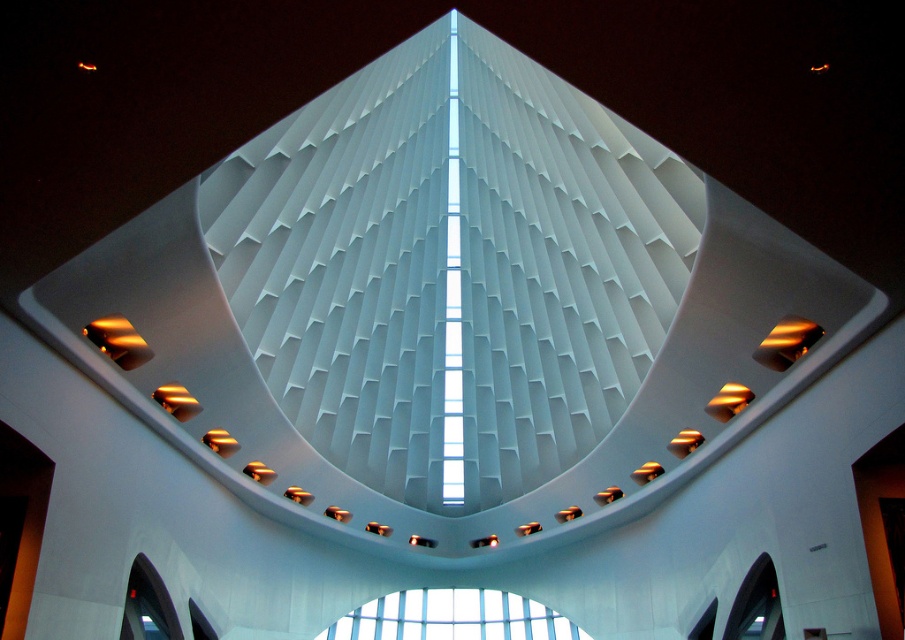
Question: Does clear glass window at center appear under transparent glass window at lower right?

Choices:
 (A) no
 (B) yes

Answer: (B)

Question: Among these points, which one is farthest from the camera?

Choices:
 (A) (458, 596)
 (B) (746, 582)

Answer: (A)

Question: Which object is farther from the camera taking this photo?

Choices:
 (A) transparent glass window at lower right
 (B) clear glass window at center

Answer: (B)

Question: Does clear glass window at center appear on the right side of transparent glass window at lower right?

Choices:
 (A) yes
 (B) no

Answer: (B)

Question: Does clear glass window at center appear over transparent glass window at lower right?

Choices:
 (A) no
 (B) yes

Answer: (A)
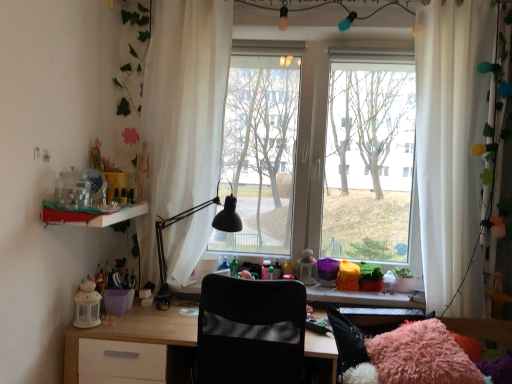
This screenshot has width=512, height=384. What do you see at coordinates (251, 332) in the screenshot?
I see `black mesh chair at center` at bounding box center [251, 332].

Locate an element on the screen. matte plastic shelf at left is located at coordinates (93, 216).

You are a GUI agent. You are given a task and a screenshot of the screen. Output one action in this format:
    pyautogui.click(x=<x>, y=<y>)
    Task: Click on the black matte desk lamp at center
    
    Given the screenshot: What is the action you would take?
    pyautogui.click(x=163, y=248)

What is the approximate width of black matte desk lamp at center?

black matte desk lamp at center is 19.95 inches wide.

In order to face light wood desk at center, should I rotate leftwards or rightwards?

You should look left and rotate roughly 6.264 degrees.

Measure the distance between point [175,341] and camera.

The distance of point [175,341] from camera is 6.08 feet.

What do you see at coordinates (321, 155) in the screenshot?
I see `transparent glass window at center` at bounding box center [321, 155].

In order to face white sheer curtain at center, arranged as the first curtain when viewed from the left, should I rotate leftwards or rightwards?

To face it directly, rotate left by 9.898 degrees.

Identify the location of white sheer curtain at right, the 1th curtain from the right. The image size is (512, 384). (451, 136).

At what (x,y) coordinates should I click in order to perform the action: click on black mesh chair at center. Please return your answer as a coordinate pair (x, y). The image size is (512, 384). Looking at the image, I should click on (251, 332).

Is white sheer curtain at right, the 1th curtain from the right, far away from transparent glass window at center?

They are positioned close to each other.

In terms of size, does white sheer curtain at right, the 1th curtain from the right, appear bigger or smaller than transparent glass window at center?

Clearly, white sheer curtain at right, the 1th curtain from the right, is smaller in size than transparent glass window at center.

Is light wood desk at center smaller than transparent glass window at center?

No.

Is light wood desk at center next to transparent glass window at center and touching it?

No.

Is light wood desk at center turned away from transparent glass window at center?

That's not correct — light wood desk at center is not looking away from transparent glass window at center.

Which object is more forward, light wood desk at center or transparent glass window at center?

light wood desk at center is more forward.

From the image's perspective, would you say transparent glass window at center is positioned over black matte desk lamp at center?

Yes.

Locate an element on the screen. This screenshot has height=384, width=512. table lamp that is on the left side of transparent glass window at center is located at coordinates (163, 248).

Considering the relative positions of transparent glass window at center and black matte desk lamp at center in the image provided, is transparent glass window at center to the left or to the right of black matte desk lamp at center?

Clearly, transparent glass window at center is on the right of black matte desk lamp at center in the image.

Is transparent glass window at center surrounding black matte desk lamp at center?

That's incorrect, black matte desk lamp at center is not inside transparent glass window at center.

Which is less distant, (x=457, y=81) or (x=367, y=325)?

Clearly, point (x=457, y=81) is closer to the camera than point (x=367, y=325).

From a real-world perspective, who is located higher, white sheer curtain at right, the 1th curtain from the right, or light wood desk at center?

white sheer curtain at right, the 1th curtain from the right, is physically above.

Which of these two, white sheer curtain at right, the 2th curtain when ordered from left to right, or light wood desk at center, is thinner?

white sheer curtain at right, the 2th curtain when ordered from left to right, is thinner.

Considering the relative sizes of white sheer curtain at right, the 1th curtain from the right, and light wood desk at center in the image provided, is white sheer curtain at right, the 1th curtain from the right, smaller than light wood desk at center?

Yes.

Consider the image. Considering their positions, is white sheer curtain at right, the 2th curtain when ordered from left to right, located in front of or behind white sheer curtain at center, arranged as the first curtain when viewed from the left?

Visually, white sheer curtain at right, the 2th curtain when ordered from left to right, is located in front of white sheer curtain at center, arranged as the first curtain when viewed from the left.

Which is correct: white sheer curtain at right, the 1th curtain from the right, is inside white sheer curtain at center, acting as the second curtain starting from the right, or outside of it?

white sheer curtain at right, the 1th curtain from the right, is located beyond the bounds of white sheer curtain at center, acting as the second curtain starting from the right.

From the picture: Would you say white sheer curtain at right, the 2th curtain when ordered from left to right, is to the left or to the right of white sheer curtain at center, arranged as the first curtain when viewed from the left, in the picture?

Based on their positions, white sheer curtain at right, the 2th curtain when ordered from left to right, is located to the right of white sheer curtain at center, arranged as the first curtain when viewed from the left.

Which point is more forward, (438, 156) or (162, 202)?

The point (438, 156) is more forward.

Is there a large distance between black matte desk lamp at center and transparent glass window at center?

black matte desk lamp at center is actually quite close to transparent glass window at center.

In the scene shown: Is black matte desk lamp at center looking in the opposite direction of transparent glass window at center?

No, black matte desk lamp at center's orientation is not away from transparent glass window at center.

Between black matte desk lamp at center and transparent glass window at center, which one appears on the right side from the viewer's perspective?

From the viewer's perspective, transparent glass window at center appears more on the right side.

The image size is (512, 384). Find the location of `table lamp that appears below the transparent glass window at center (from the image's perspective)`. table lamp that appears below the transparent glass window at center (from the image's perspective) is located at coordinates (163, 248).

This screenshot has width=512, height=384. I want to click on curtain that is the 2nd object located behind the black mesh chair at center, so click(183, 111).

Which object is positioned more to the left, black mesh chair at center or white sheer curtain at center, acting as the second curtain starting from the right?

From the viewer's perspective, white sheer curtain at center, acting as the second curtain starting from the right, appears more on the left side.

From a real-world perspective, is black mesh chair at center above or below white sheer curtain at center, acting as the second curtain starting from the right?

In terms of real-world spatial position, black mesh chair at center is below white sheer curtain at center, acting as the second curtain starting from the right.

The height and width of the screenshot is (384, 512). Find the location of `window behind the white sheer curtain at right, the 2th curtain when ordered from left to right`. window behind the white sheer curtain at right, the 2th curtain when ordered from left to right is located at coordinates (321, 155).

Where is `window that is above the light wood desk at center (from the image's perspective)`? The height and width of the screenshot is (384, 512). window that is above the light wood desk at center (from the image's perspective) is located at coordinates (321, 155).

Which object lies nearer to the anchor point matte plastic shelf at left, black matte desk lamp at center or transparent glass window at center?

The object closer to matte plastic shelf at left is black matte desk lamp at center.

Looking at this image, when comparing their distances from white sheer curtain at right, the 2th curtain when ordered from left to right, does matte plastic shelf at left or transparent glass window at center seem closer?

transparent glass window at center is closer to white sheer curtain at right, the 2th curtain when ordered from left to right.

When comparing their distances from black matte desk lamp at center, does white sheer curtain at right, the 1th curtain from the right, or light wood desk at center seem closer?

light wood desk at center lies closer to black matte desk lamp at center than the other object.

Based on the photo, looking at the image, which one is located further to light wood desk at center, transparent glass window at center or matte plastic shelf at left?

The object further to light wood desk at center is transparent glass window at center.

Looking at the image, which one is located further to transparent glass window at center, white sheer curtain at center, acting as the second curtain starting from the right, or black mesh chair at center?

black mesh chair at center.

From the image, which object appears to be farther from matte plastic shelf at left, white sheer curtain at right, the 2th curtain when ordered from left to right, or light wood desk at center?

white sheer curtain at right, the 2th curtain when ordered from left to right, is positioned further to the anchor matte plastic shelf at left.

Based on their spatial positions, is matte plastic shelf at left or black matte desk lamp at center further from light wood desk at center?

Among the two, matte plastic shelf at left is located further to light wood desk at center.

From the image, which object appears to be nearer to white sheer curtain at center, arranged as the first curtain when viewed from the left, black matte desk lamp at center or white sheer curtain at right, the 2th curtain when ordered from left to right?

Among the two, black matte desk lamp at center is located nearer to white sheer curtain at center, arranged as the first curtain when viewed from the left.

You are a GUI agent. You are given a task and a screenshot of the screen. Output one action in this format:
    pyautogui.click(x=<x>, y=<y>)
    Task: Click on the curtain between transparent glass window at center and light wood desk at center in the up-down direction
    The height and width of the screenshot is (384, 512).
    Given the screenshot: What is the action you would take?
    pyautogui.click(x=451, y=136)

The height and width of the screenshot is (384, 512). Find the location of `shelf between white sheer curtain at center, arranged as the first curtain when viewed from the left, and light wood desk at center vertically`. shelf between white sheer curtain at center, arranged as the first curtain when viewed from the left, and light wood desk at center vertically is located at coordinates (93, 216).

The width and height of the screenshot is (512, 384). I want to click on window between black matte desk lamp at center and white sheer curtain at right, the 1th curtain from the right, from left to right, so click(321, 155).

Locate an element on the screen. This screenshot has height=384, width=512. curtain located between matte plastic shelf at left and white sheer curtain at right, the 1th curtain from the right, in the left-right direction is located at coordinates (183, 111).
*****
◆ What needs to be done
Reproduce the lines of the records verbatim, starting at the line that contains "Which object lies" and ending at the line that contains "transparent glass window at center is closer".

◆ Response
Which object lies nearer to the anchor point matte plastic shelf at left, black matte desk lamp at center or transparent glass window at center?

The object closer to matte plastic shelf at left is black matte desk lamp at center.

Looking at this image, when comparing their distances from white sheer curtain at right, the 2th curtain when ordered from left to right, does matte plastic shelf at left or transparent glass window at center seem closer?

transparent glass window at center is closer to white sheer curtain at right, the 2th curtain when ordered from left to right.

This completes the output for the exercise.